_WHAT NEEDS TO BE DONE_
Would you transcribe the lines running from the one that holds "none -> white plate H6 level 1" to the last line of the records? Leave every picture out.

_RECORDS FOR PROCESSING_
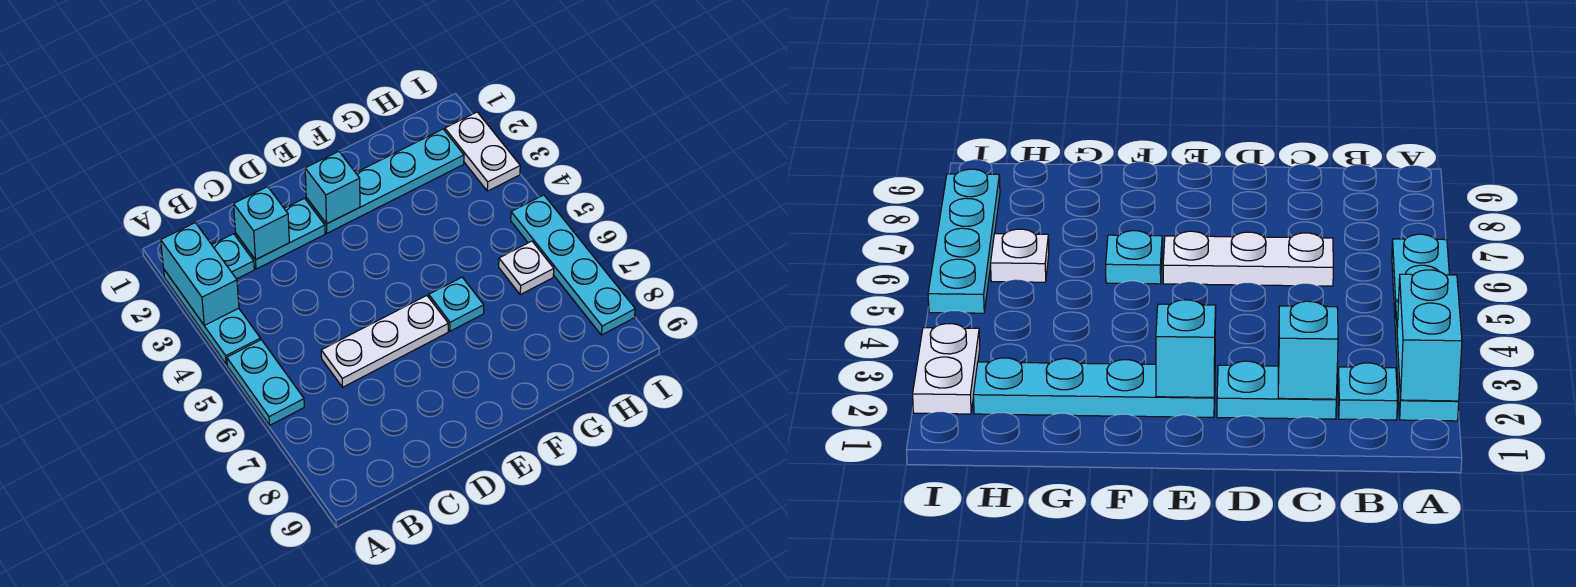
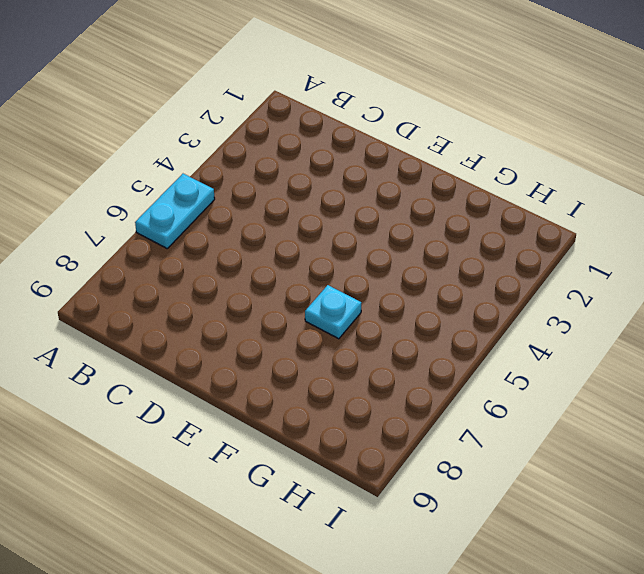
none -> cyan plate A2:A4 level 1
none -> cyan plate B2 level 1
none -> cyan plate C2:D2 level 1

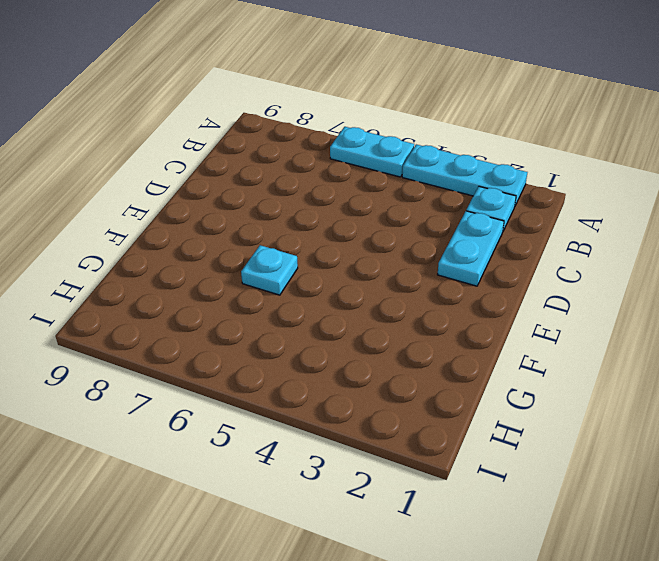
none -> white plate C6:E6 level 1
none -> cyan plate E2:H2 level 1
none -> white plate H6 level 1

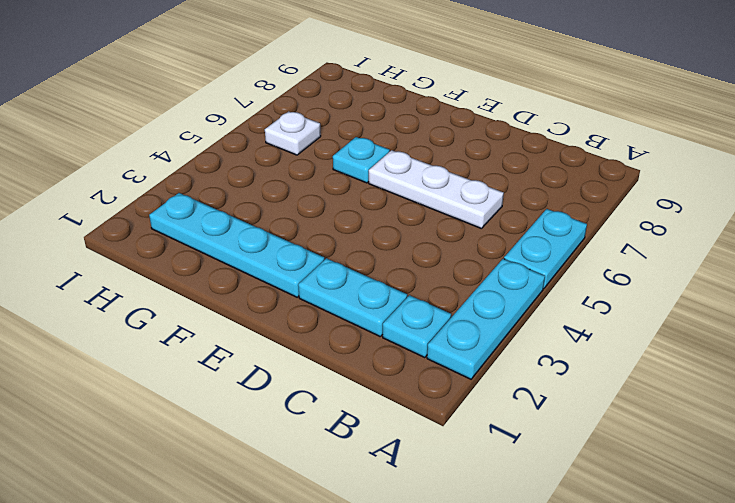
none -> white plate I2:I3 level 1
none -> cyan plate I5:I8 level 1
none -> cyan brick A2:A3 level 2

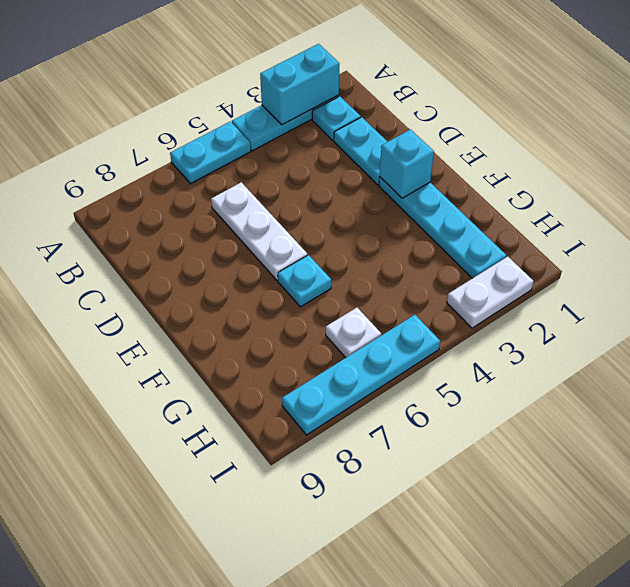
none -> cyan brick C2 level 2

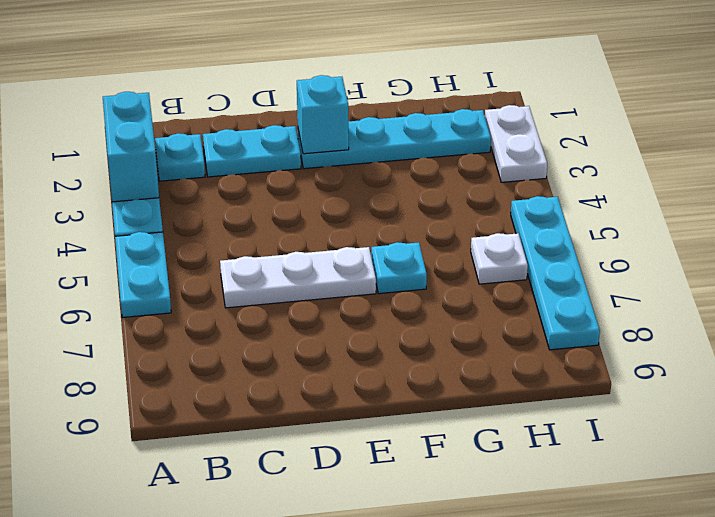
none -> cyan brick C2 level 2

_RESULT_
none -> white plate H6 level 1

none -> white plate I2:I3 level 1
none -> cyan plate I5:I8 level 1
none -> cyan brick A2:A3 level 2

none -> cyan brick C2 level 2

none -> cyan brick C2 level 2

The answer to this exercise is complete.